Spatial object tracking data:
:::

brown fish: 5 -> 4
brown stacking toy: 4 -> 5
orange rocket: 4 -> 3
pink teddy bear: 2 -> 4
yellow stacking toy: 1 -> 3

:::

### ACTIVITY
Search the data for "orange rocket: 4 -> 3". Beginning with that line, set down every line through the last exactly.

### TASK RESPONSE
orange rocket: 4 -> 3
pink teddy bear: 2 -> 4
yellow stacking toy: 1 -> 3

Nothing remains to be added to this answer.